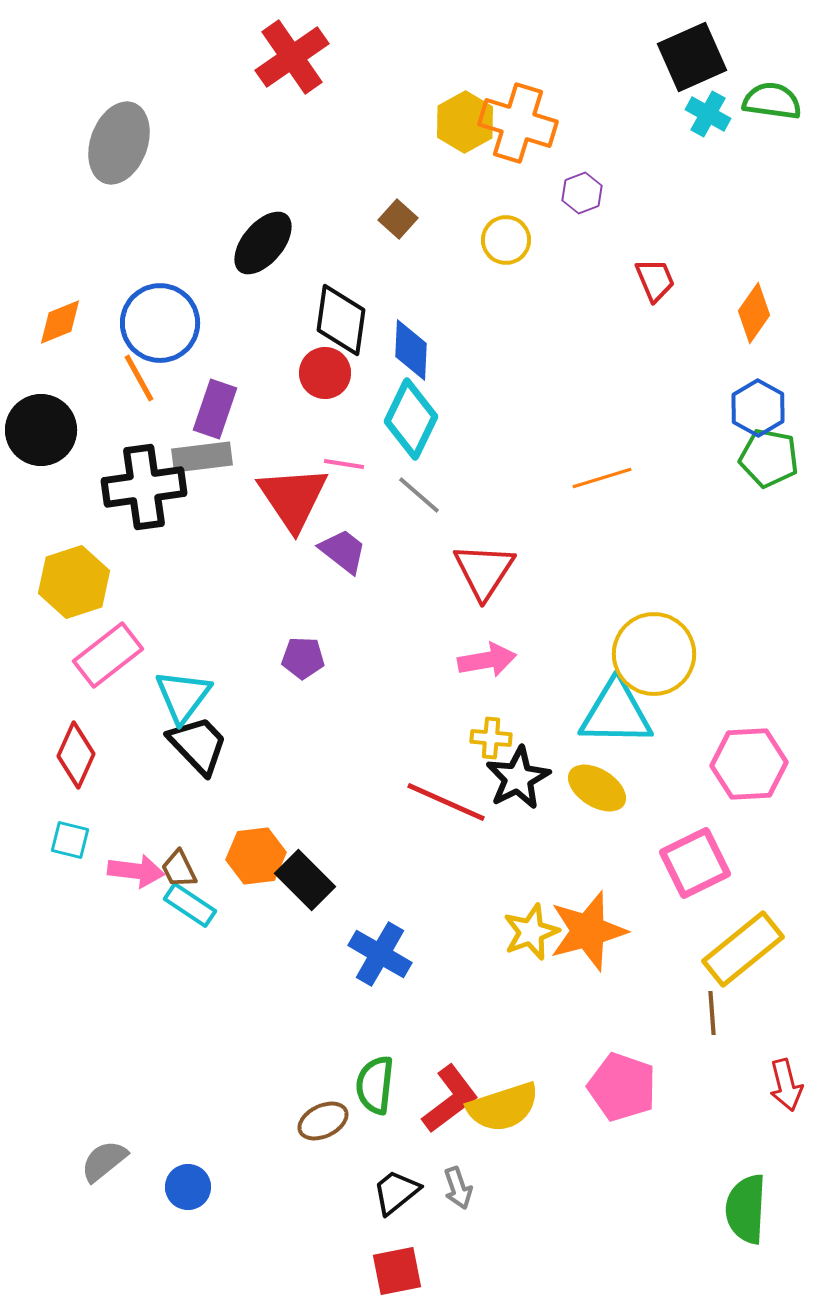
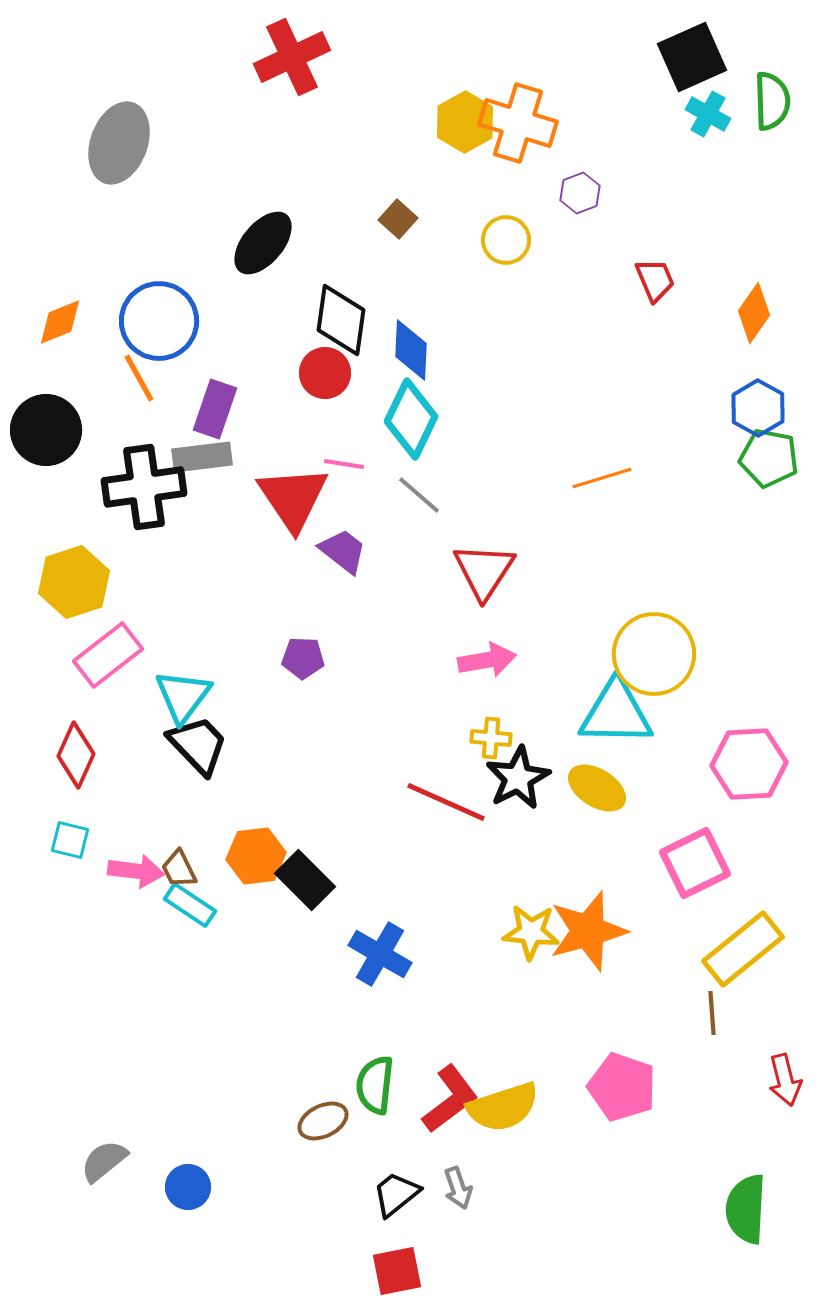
red cross at (292, 57): rotated 10 degrees clockwise
green semicircle at (772, 101): rotated 80 degrees clockwise
purple hexagon at (582, 193): moved 2 px left
blue circle at (160, 323): moved 1 px left, 2 px up
black circle at (41, 430): moved 5 px right
yellow star at (531, 932): rotated 26 degrees clockwise
red arrow at (786, 1085): moved 1 px left, 5 px up
black trapezoid at (396, 1192): moved 2 px down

-- Instructions to follow --
Everything from the line containing "green semicircle at" through the final line of the records is what you should print, exactly and with nothing added.

-- Solution for this exercise --
green semicircle at (772, 101): rotated 80 degrees clockwise
purple hexagon at (582, 193): moved 2 px left
blue circle at (160, 323): moved 1 px left, 2 px up
black circle at (41, 430): moved 5 px right
yellow star at (531, 932): rotated 26 degrees clockwise
red arrow at (786, 1085): moved 1 px left, 5 px up
black trapezoid at (396, 1192): moved 2 px down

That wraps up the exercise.